ASSIGNMENT: Produce as output only the lines below starting at the line with "purple brick E2:E3" and continuing through the line with "pink brick M2:M4", each one exactly as written.

INPUT:
-=-=-=-=-

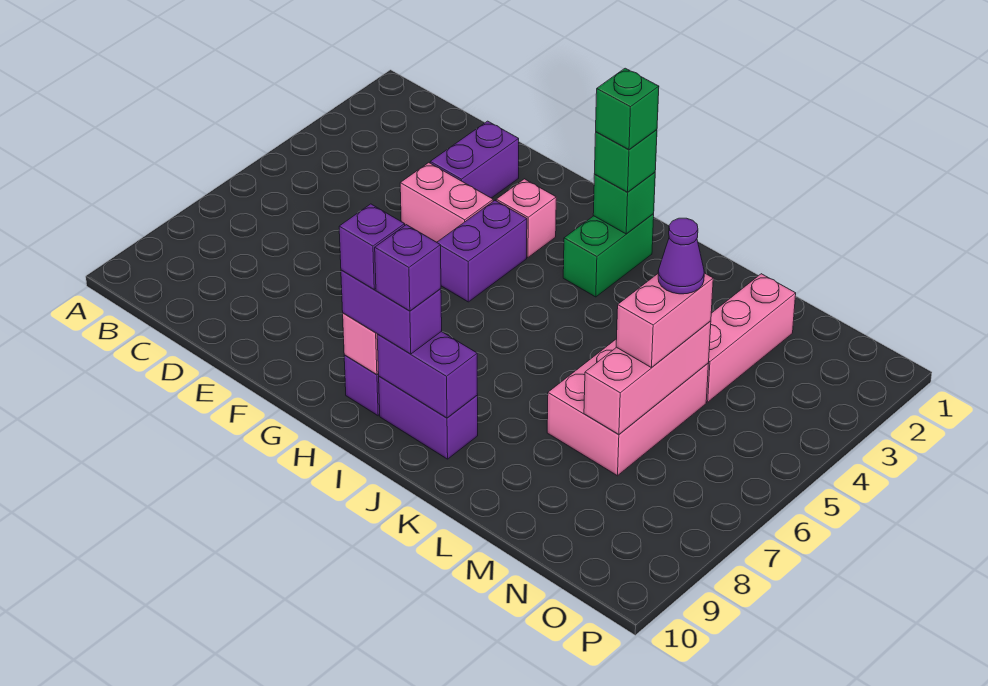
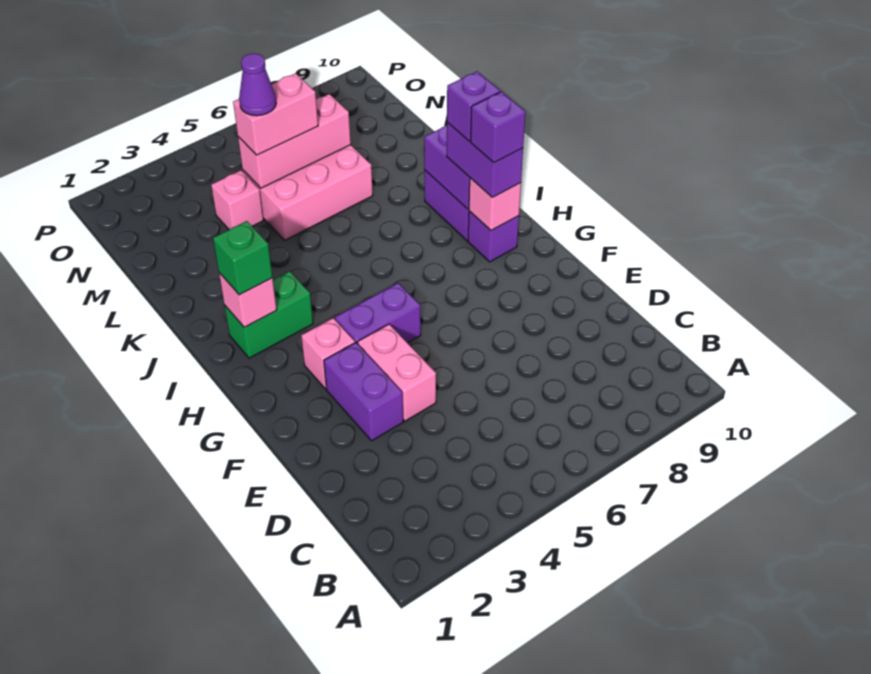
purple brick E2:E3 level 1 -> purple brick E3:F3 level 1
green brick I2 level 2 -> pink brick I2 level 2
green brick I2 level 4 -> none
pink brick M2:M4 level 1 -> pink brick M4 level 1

-=-=-=-=-

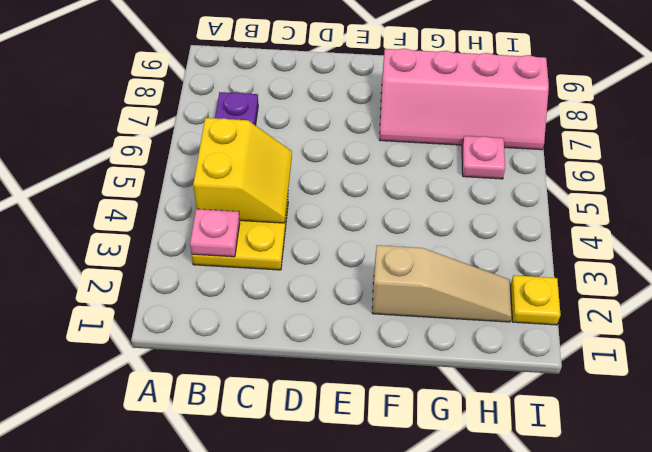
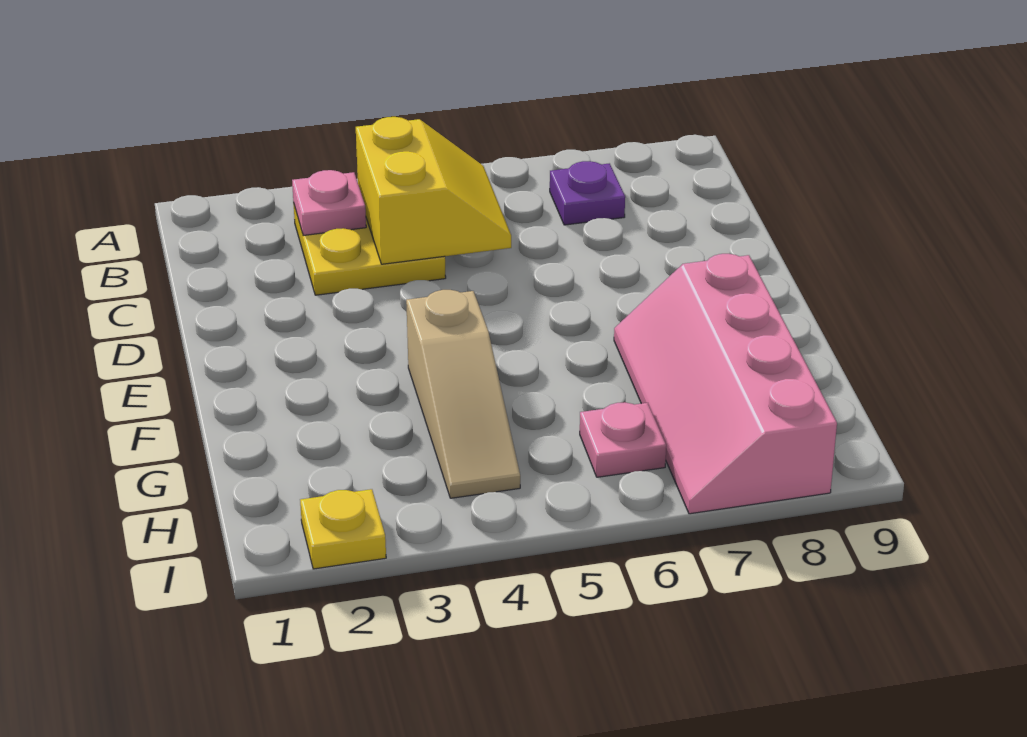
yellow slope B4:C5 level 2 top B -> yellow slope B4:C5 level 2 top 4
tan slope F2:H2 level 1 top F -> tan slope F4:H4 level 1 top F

-=-=-=-=-

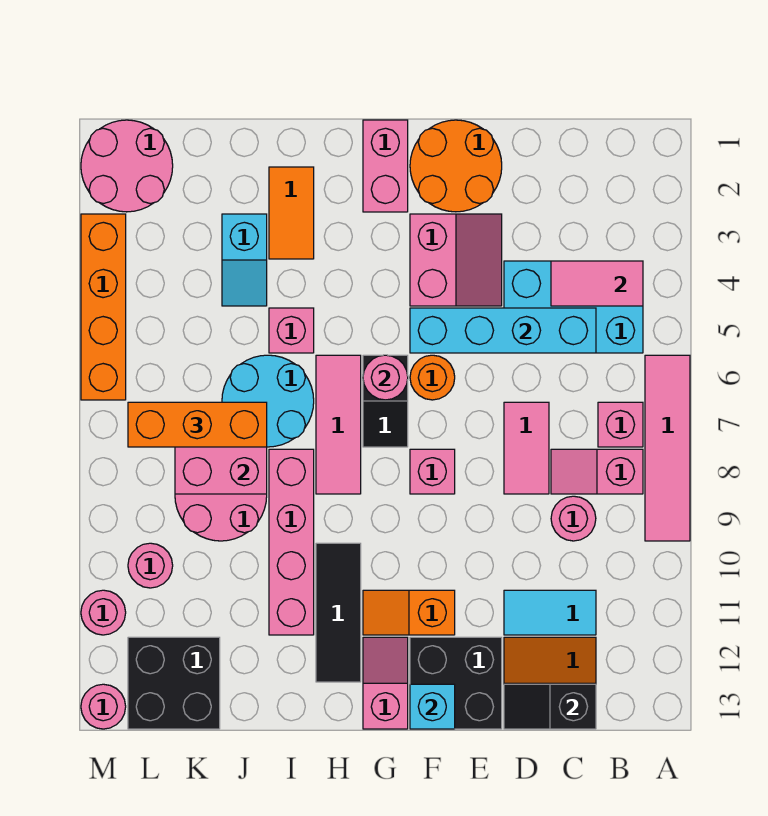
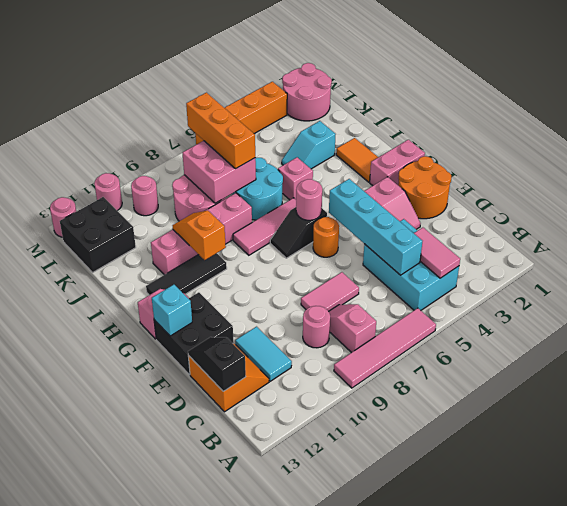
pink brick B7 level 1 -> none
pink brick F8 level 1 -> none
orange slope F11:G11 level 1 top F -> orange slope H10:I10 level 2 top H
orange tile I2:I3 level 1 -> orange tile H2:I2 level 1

-=-=-=-=-

OUTPUT OF THE TASK:
purple brick E2:E3 level 1 -> purple brick E3:F3 level 1
green brick I2 level 2 -> pink brick I2 level 2
green brick I2 level 4 -> none
pink brick M2:M4 level 1 -> pink brick M4 level 1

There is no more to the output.